**Material to process:**
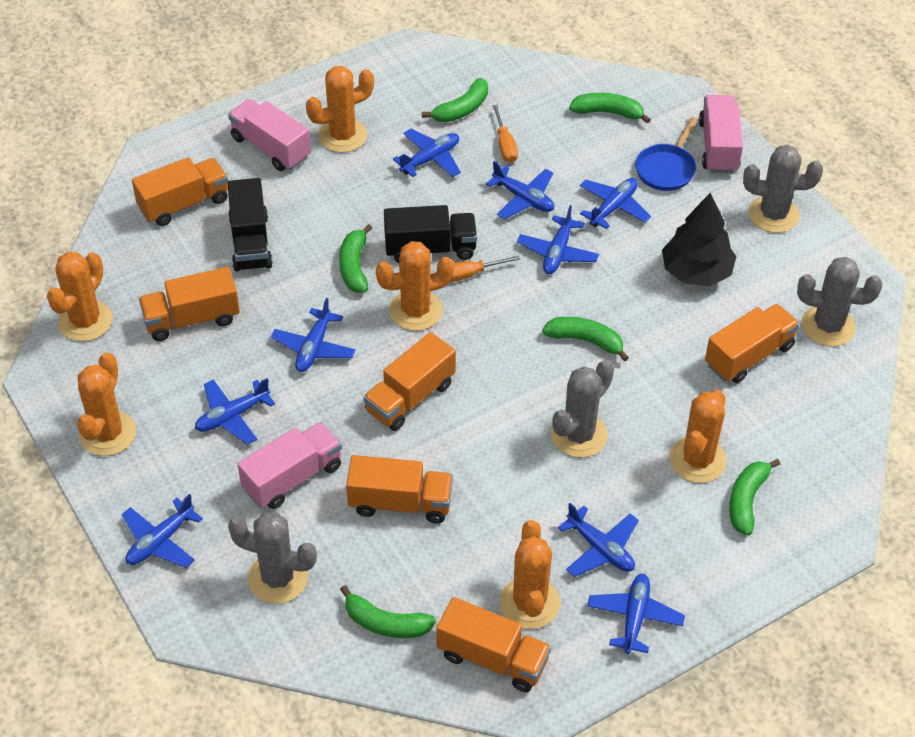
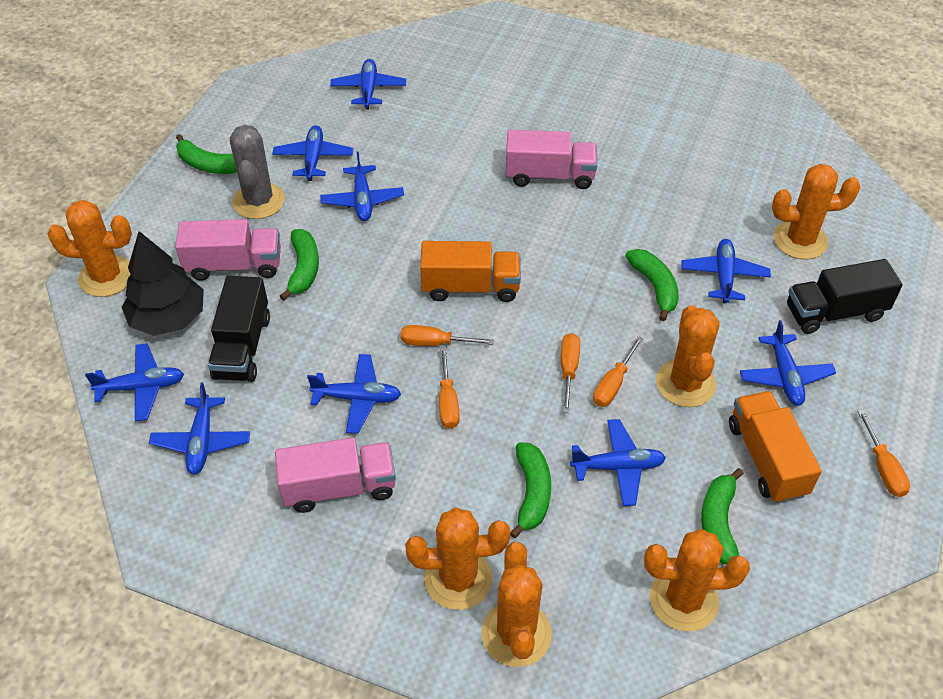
blue pan: 1 -> 0
green banana: 6 -> 5
grey cactus: 4 -> 1
orange screwdriver: 2 -> 5
orange truck: 6 -> 2

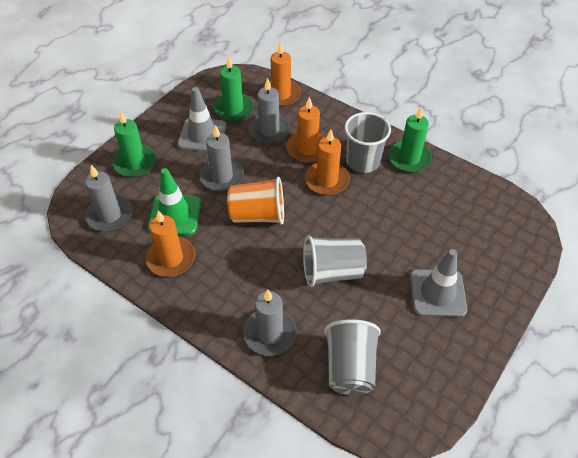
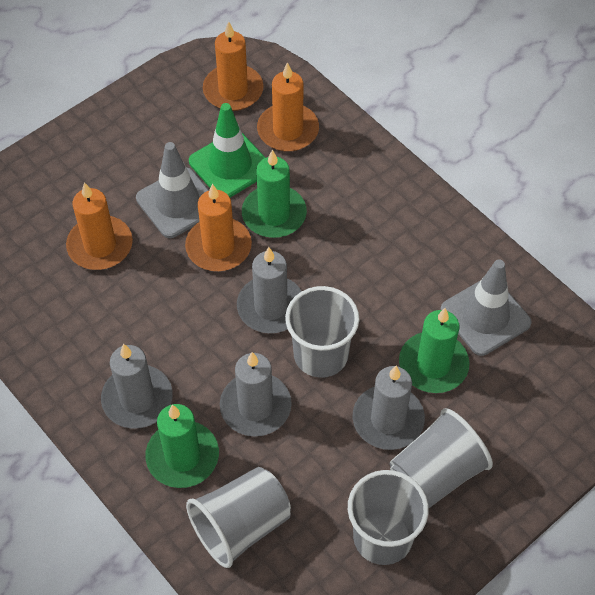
grey cup: 3 -> 4
orange cup: 1 -> 0

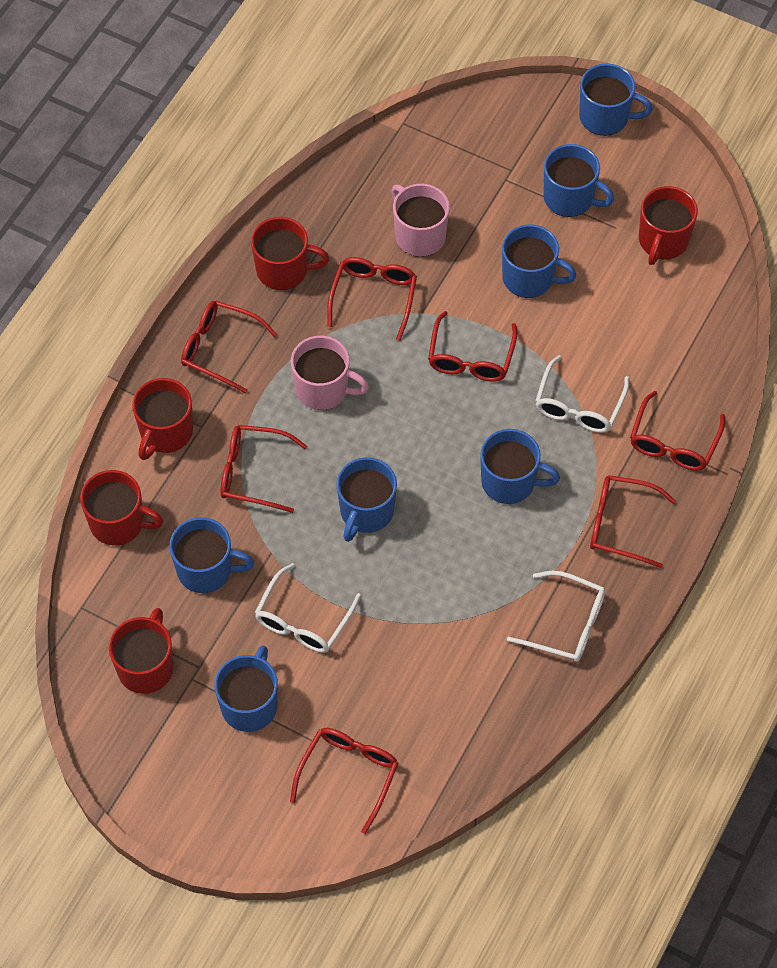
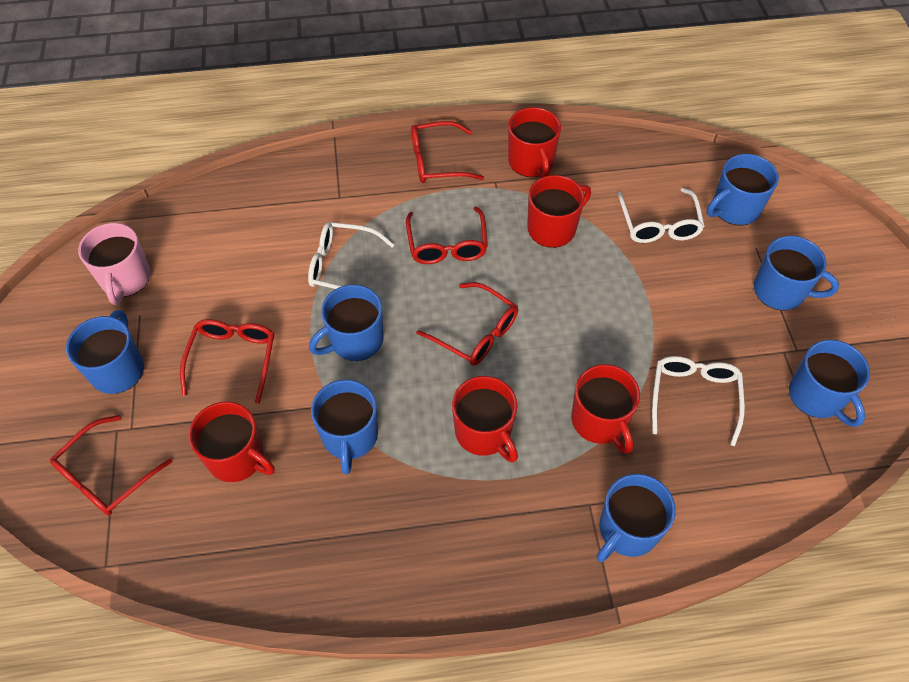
pink mug: 2 -> 1
red glasses: 7 -> 5

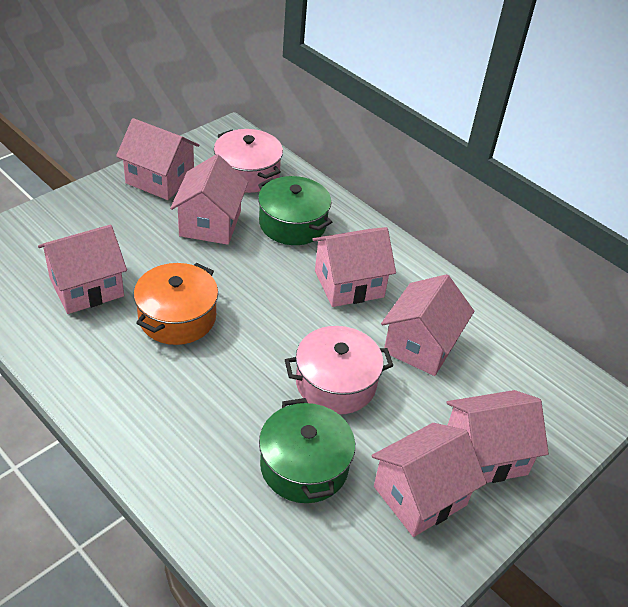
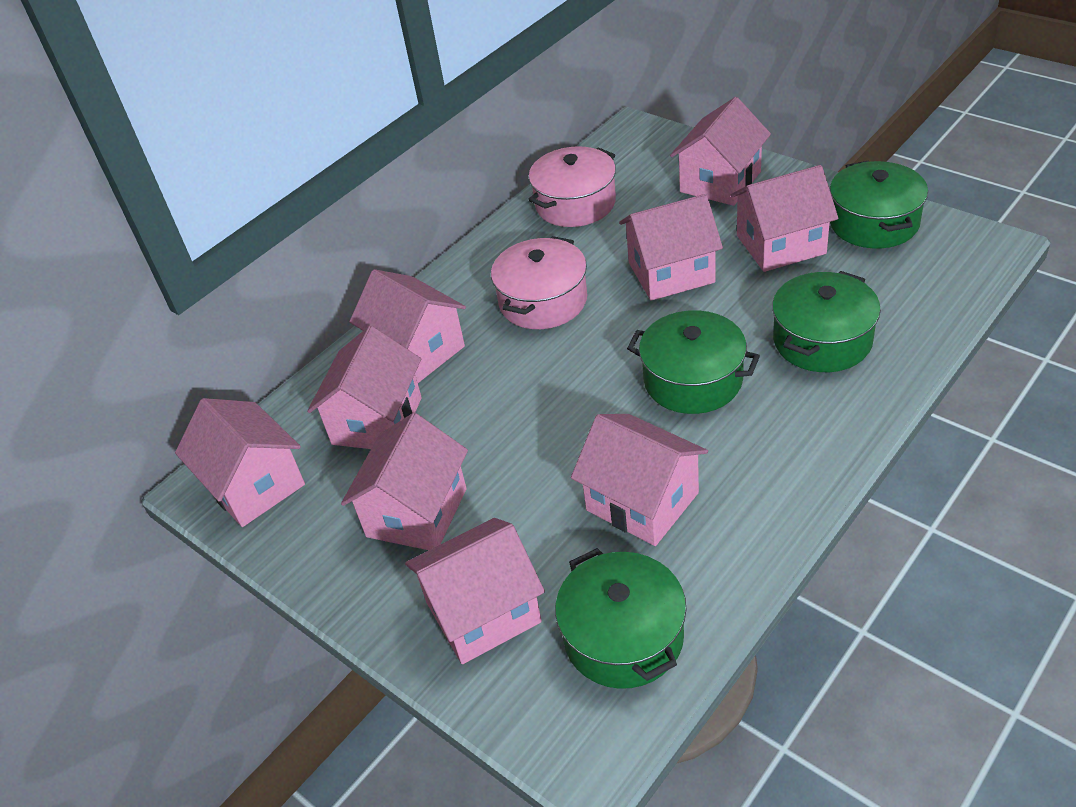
green pot: 2 -> 4
orange pot: 1 -> 0
pink house: 7 -> 9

**Your assignment:** Copy out the material exactly as it stands, though no picture should appear in the copy.

**Answer to the problem:**
blue pan: 1 -> 0
green banana: 6 -> 5
grey cactus: 4 -> 1
orange screwdriver: 2 -> 5
orange truck: 6 -> 2

grey cup: 3 -> 4
orange cup: 1 -> 0

pink mug: 2 -> 1
red glasses: 7 -> 5

green pot: 2 -> 4
orange pot: 1 -> 0
pink house: 7 -> 9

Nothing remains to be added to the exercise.